[Version comparison data]
++++

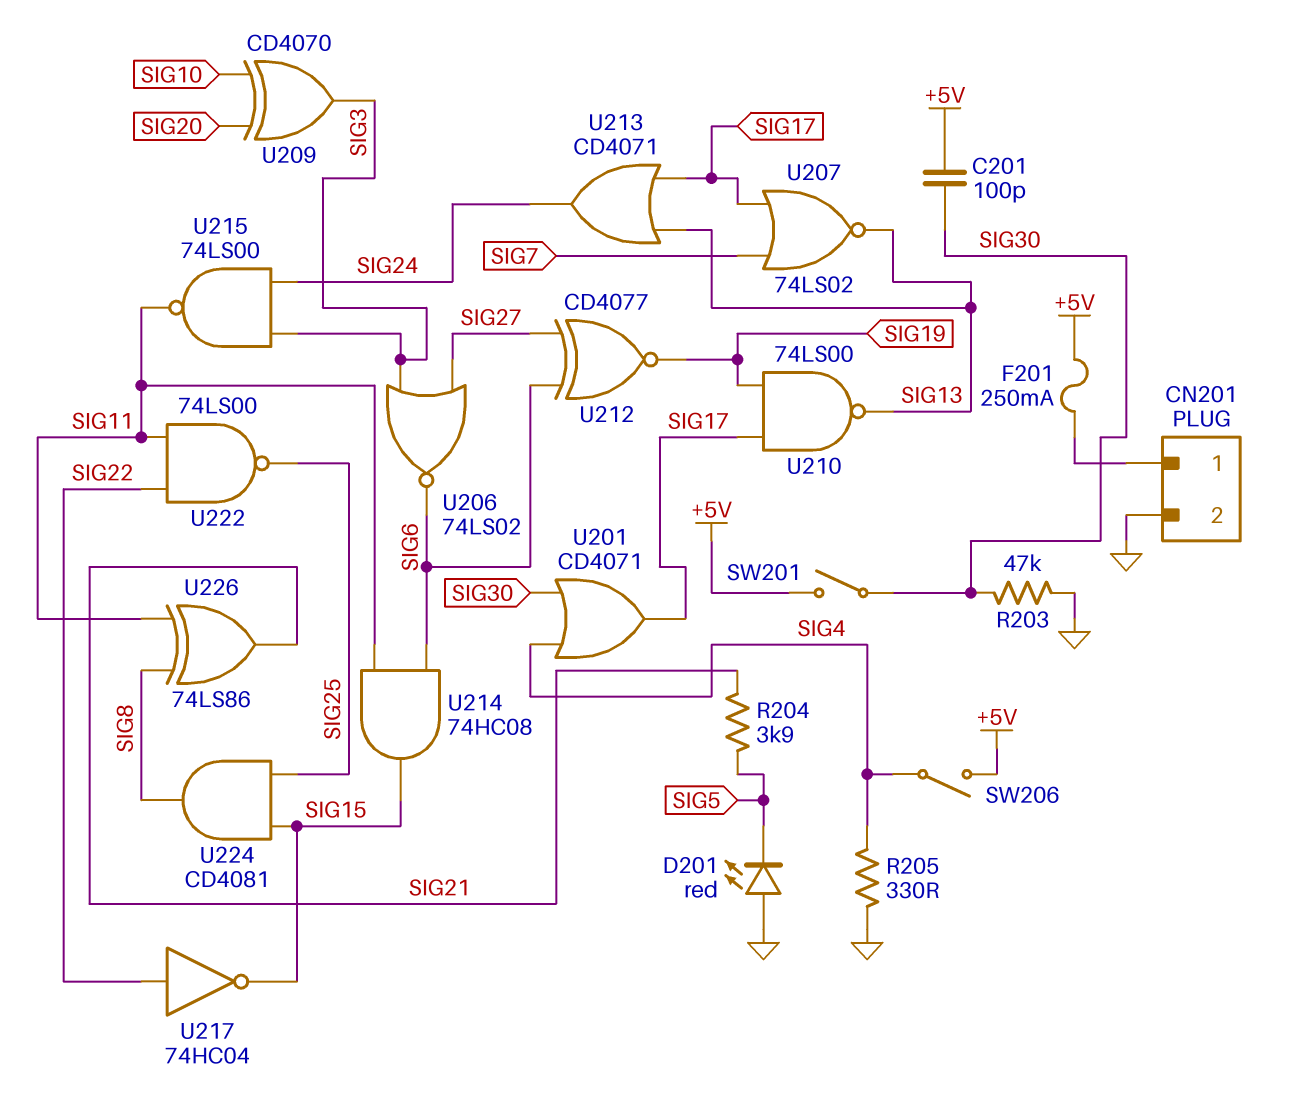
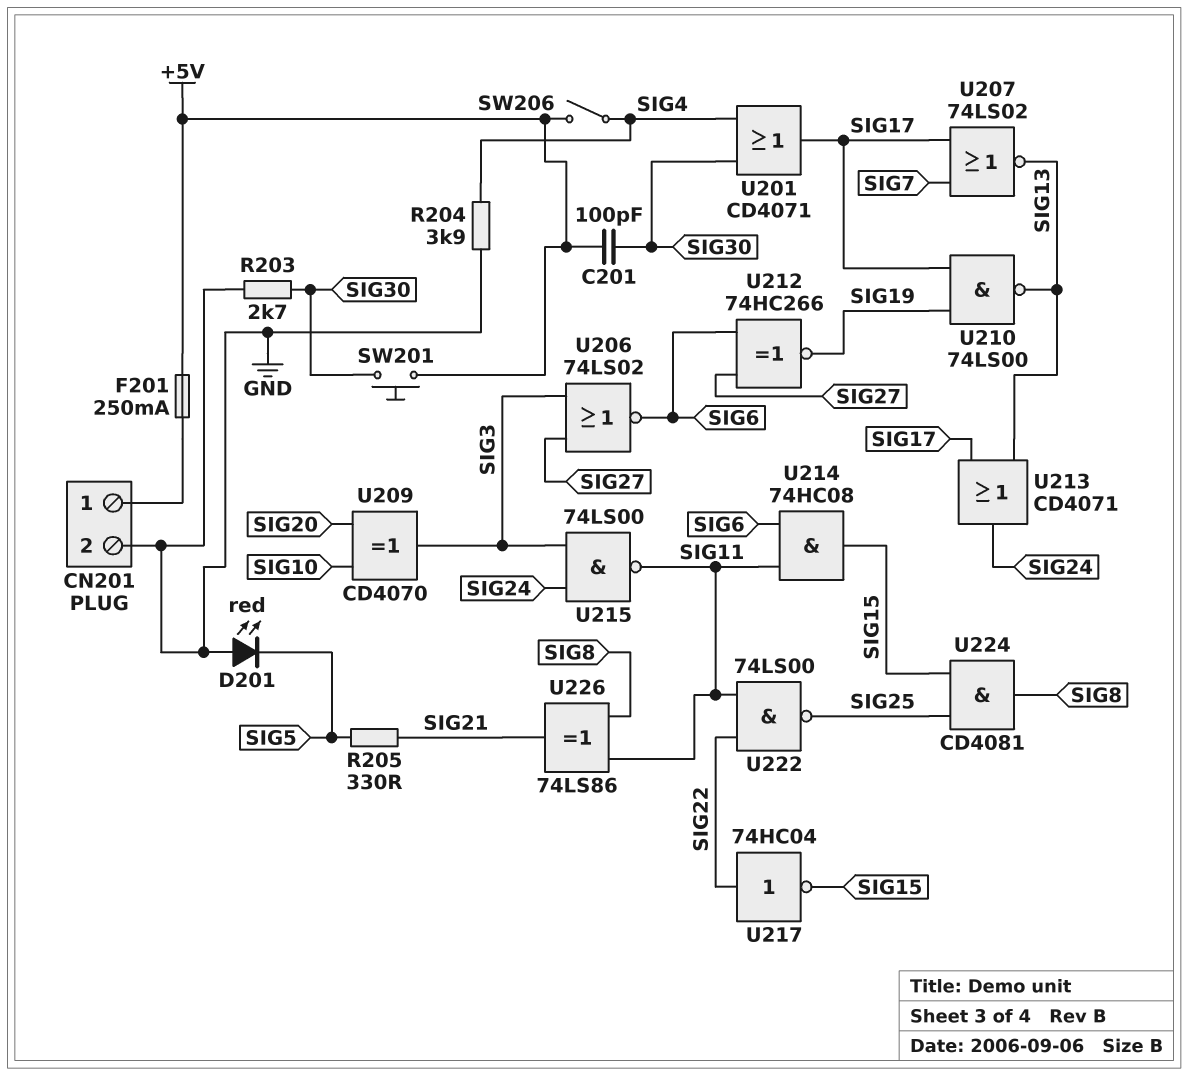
R203: 47k (GND, SIG30) -> 2.7k (GND, SIG30)
R204: 3.9k (SIG5, SIG21) -> 3.9k (GND, SIG4)
R205: 330 (GND, SIG4) -> 330 (SIG5, SIG21)
SW201: switch (+5V, SIG30) -> button (+5V, SIG30)
U212: XNOR CD4077 (in SIG6, in SIG27, out SIG19) -> XNOR 74HC266 (in SIG6, in SIG27, out SIG19)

++++

From the first line to the last, set down the records exactly, leaving out images.

** Output **
R203: 47k (GND, SIG30) -> 2.7k (GND, SIG30)
R204: 3.9k (SIG5, SIG21) -> 3.9k (GND, SIG4)
R205: 330 (GND, SIG4) -> 330 (SIG5, SIG21)
SW201: switch (+5V, SIG30) -> button (+5V, SIG30)
U212: XNOR CD4077 (in SIG6, in SIG27, out SIG19) -> XNOR 74HC266 (in SIG6, in SIG27, out SIG19)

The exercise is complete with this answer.